Problem details
Each entry below should be written out exactly as it is, with no pictures.

:: Source material ::

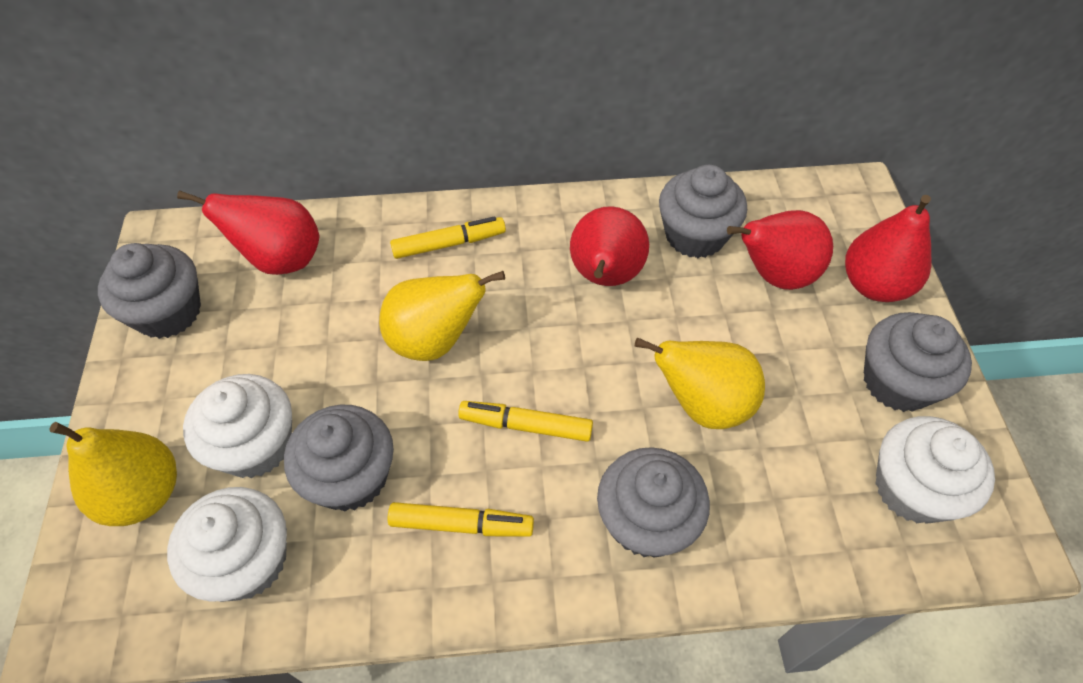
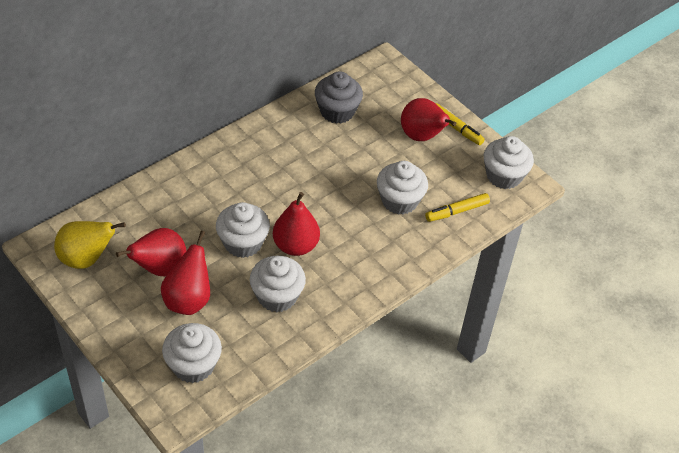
grey cupcake: 5 -> 1
white cupcake: 3 -> 5
yellow marker: 3 -> 2
yellow pear: 3 -> 1

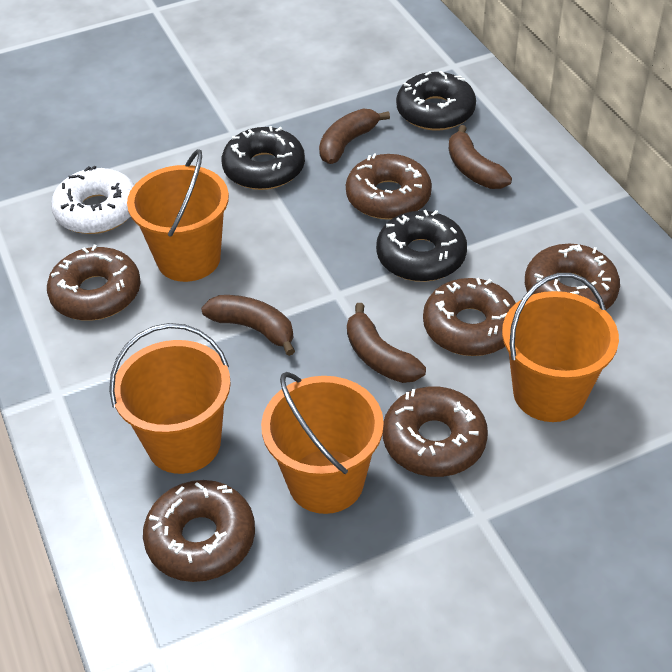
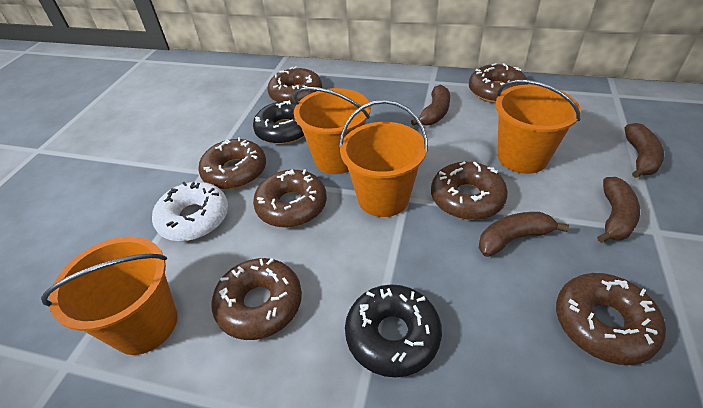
black donut: 3 -> 2
brown donut: 6 -> 7

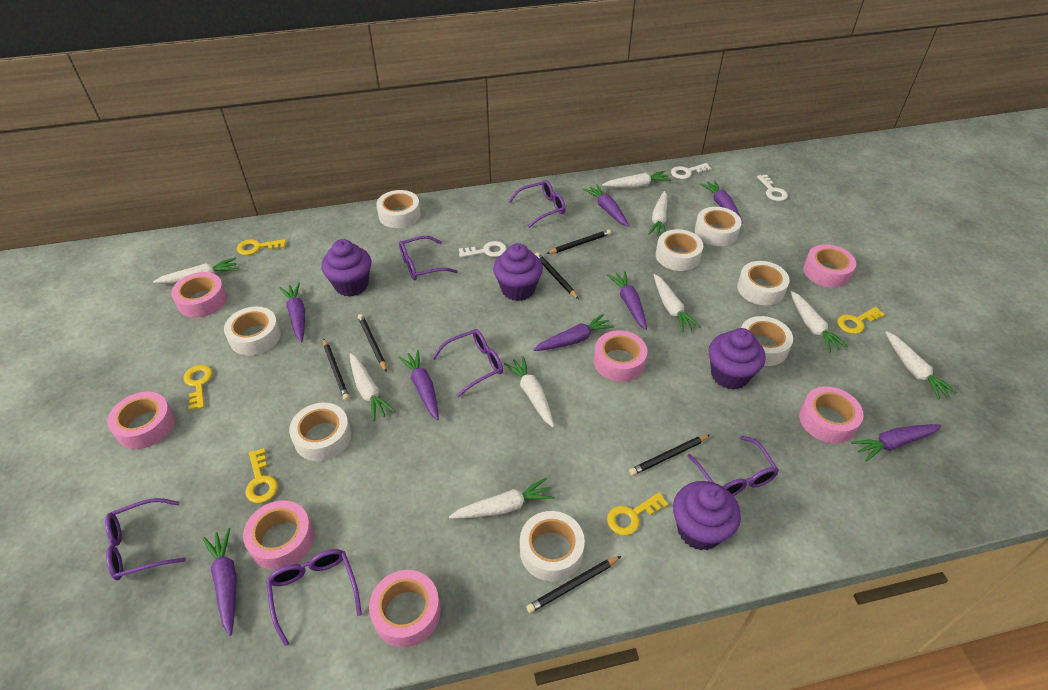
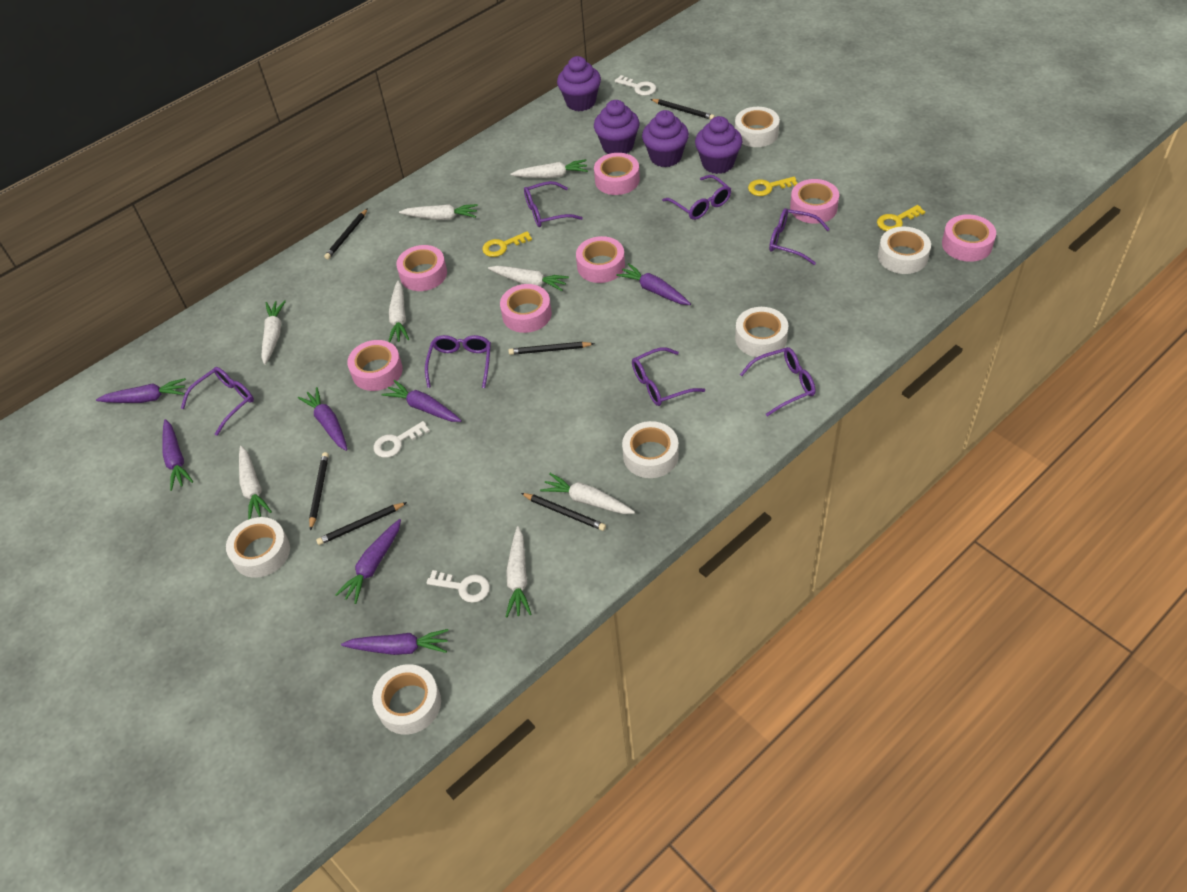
purple carrot: 8 -> 7
purple glasses: 6 -> 7
white carrot: 9 -> 8
white tape: 8 -> 6
yellow key: 5 -> 3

:::

Response below
grey cupcake: 5 -> 1
white cupcake: 3 -> 5
yellow marker: 3 -> 2
yellow pear: 3 -> 1

black donut: 3 -> 2
brown donut: 6 -> 7

purple carrot: 8 -> 7
purple glasses: 6 -> 7
white carrot: 9 -> 8
white tape: 8 -> 6
yellow key: 5 -> 3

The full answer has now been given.